Looking at the records below, state how many lines include the string "turquoise" and add nothing further.
━━━━━━━━
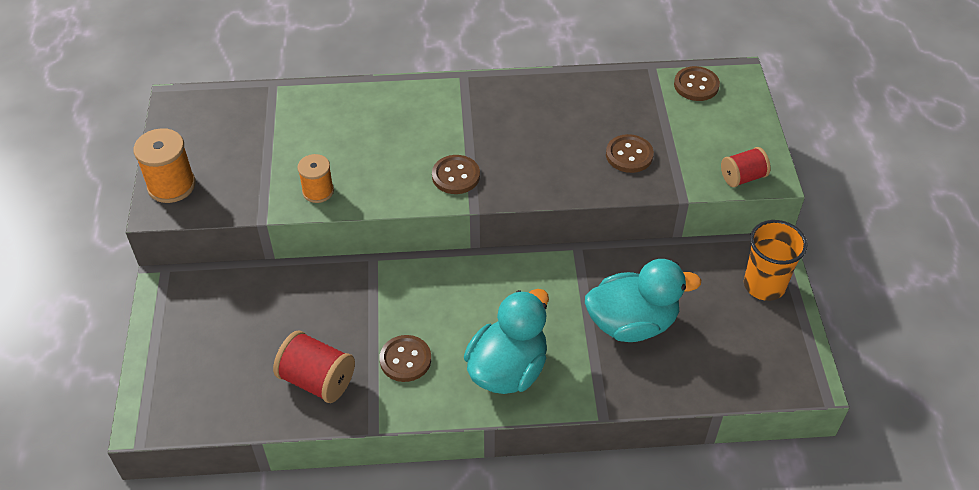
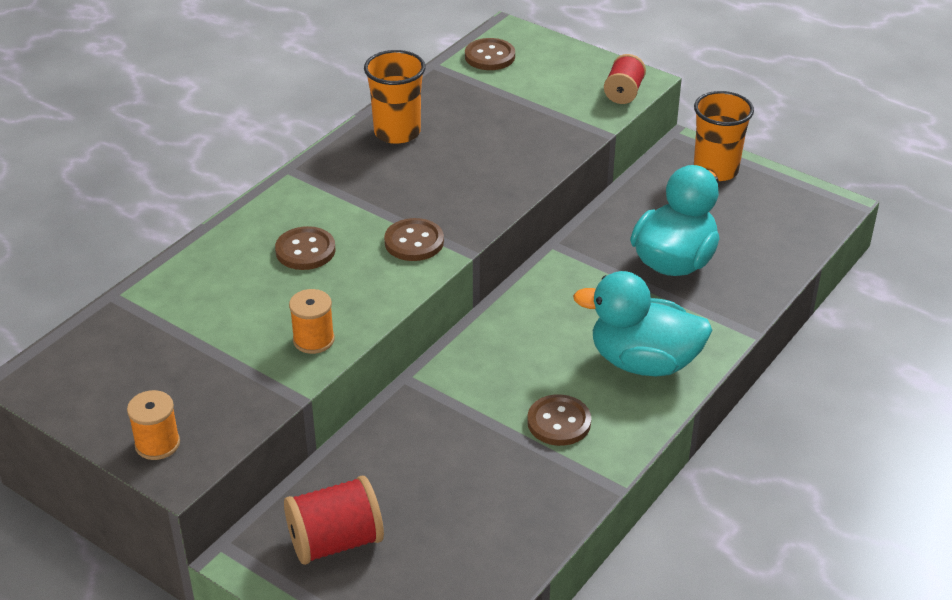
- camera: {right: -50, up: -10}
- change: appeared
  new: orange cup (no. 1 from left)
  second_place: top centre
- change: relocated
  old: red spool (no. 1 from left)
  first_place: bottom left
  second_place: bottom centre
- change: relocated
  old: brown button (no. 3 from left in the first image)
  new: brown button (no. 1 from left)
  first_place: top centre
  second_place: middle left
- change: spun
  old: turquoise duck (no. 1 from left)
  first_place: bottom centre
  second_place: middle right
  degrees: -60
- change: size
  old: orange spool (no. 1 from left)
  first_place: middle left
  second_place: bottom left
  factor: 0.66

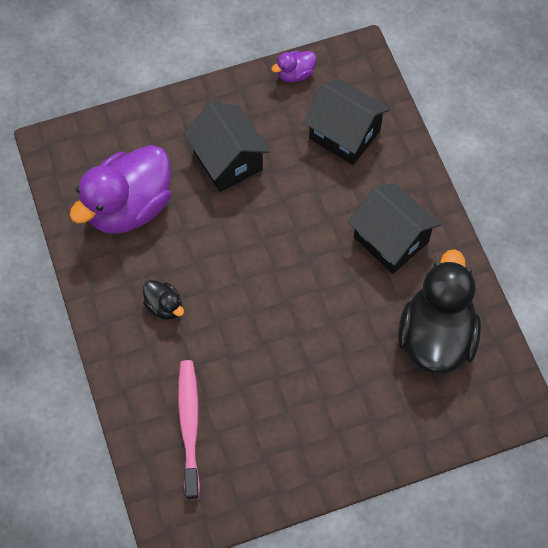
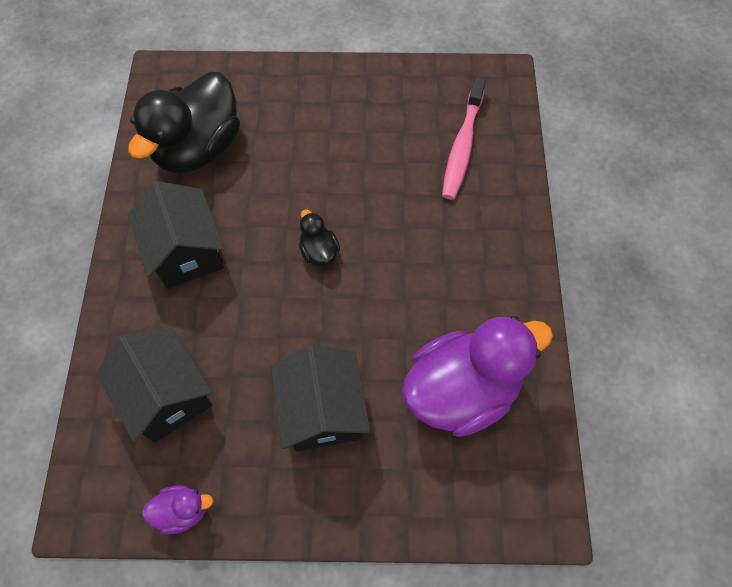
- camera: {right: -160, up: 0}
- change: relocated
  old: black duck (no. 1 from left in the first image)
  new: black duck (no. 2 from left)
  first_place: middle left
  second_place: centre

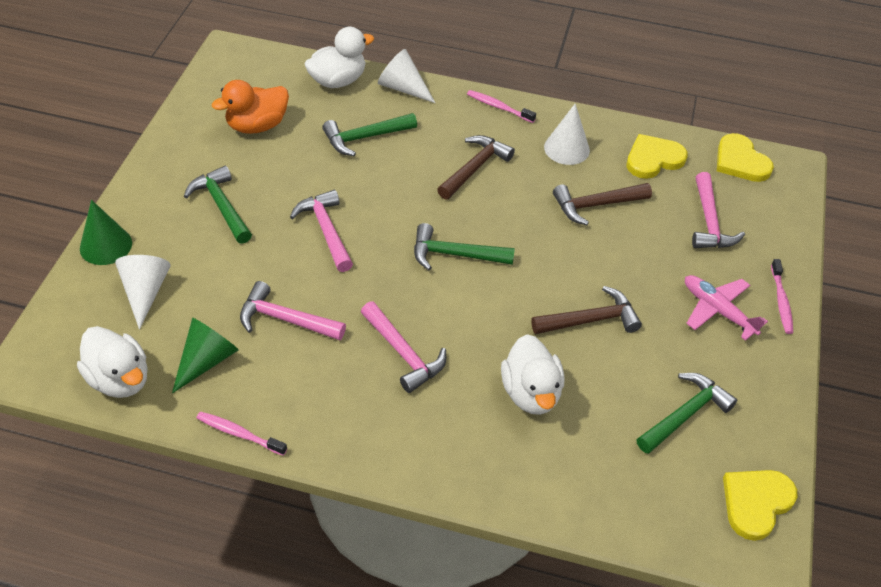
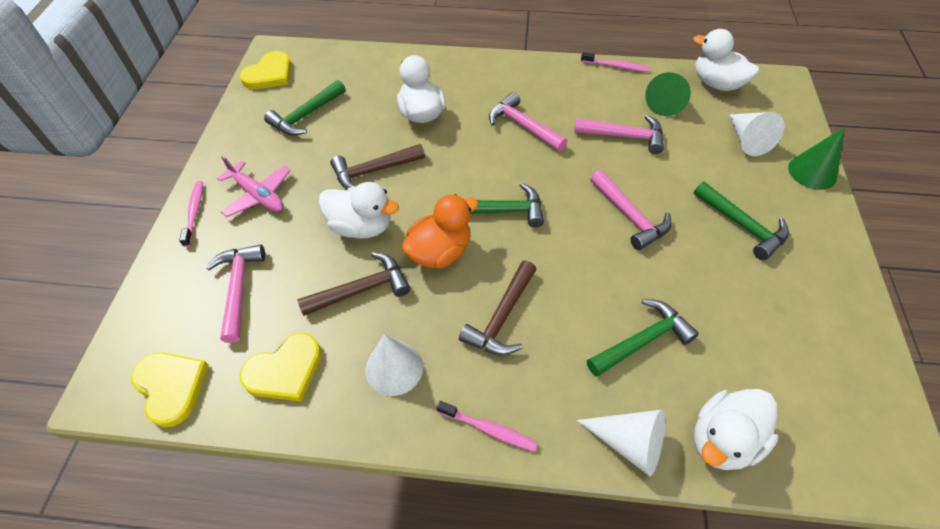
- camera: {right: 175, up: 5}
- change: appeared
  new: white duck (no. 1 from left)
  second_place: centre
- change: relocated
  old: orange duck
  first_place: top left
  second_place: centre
━━━━━━━━
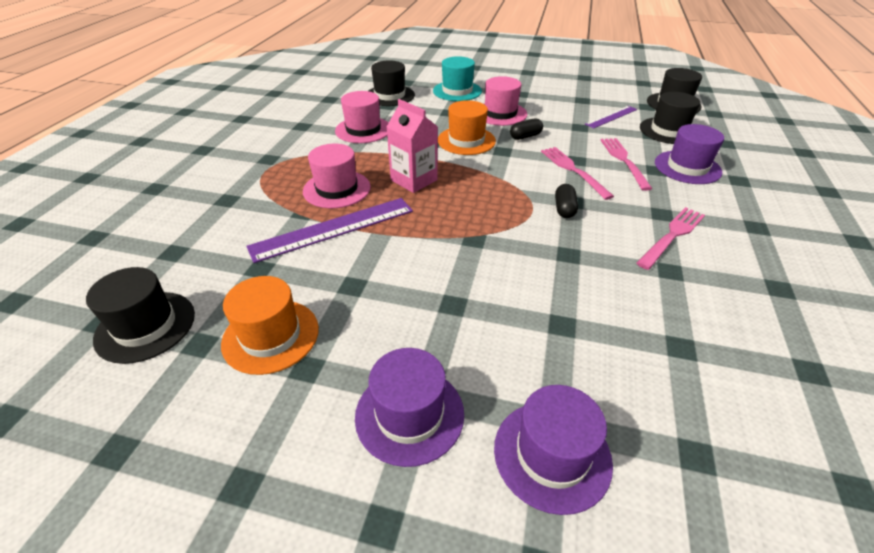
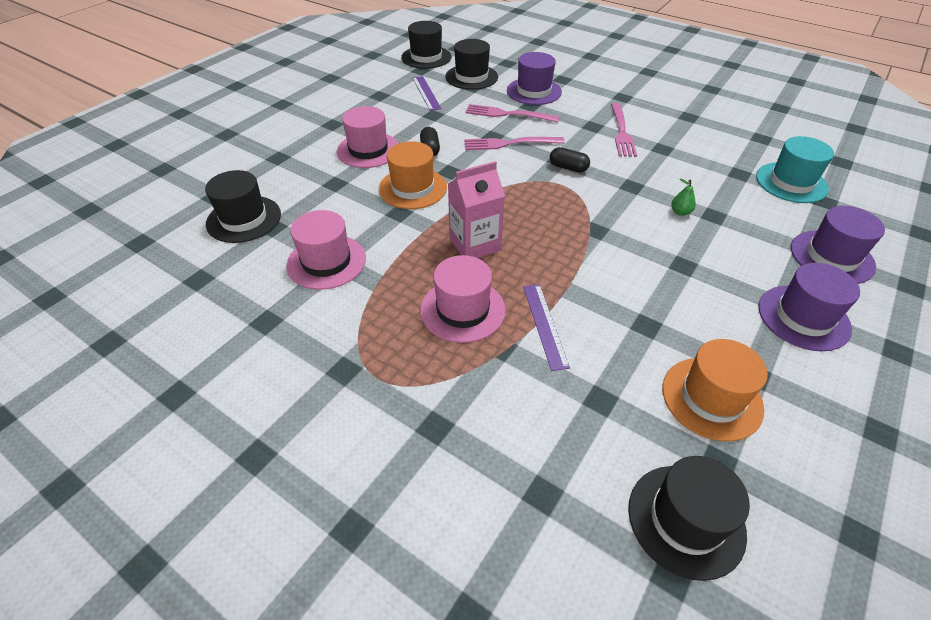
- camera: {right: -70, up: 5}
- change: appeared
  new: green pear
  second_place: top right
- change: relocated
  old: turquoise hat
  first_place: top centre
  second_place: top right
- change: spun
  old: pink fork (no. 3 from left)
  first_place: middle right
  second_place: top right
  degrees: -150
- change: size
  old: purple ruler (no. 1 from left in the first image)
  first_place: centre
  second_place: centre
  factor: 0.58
━━━━━━━━
» **FINAL ANSWER**
2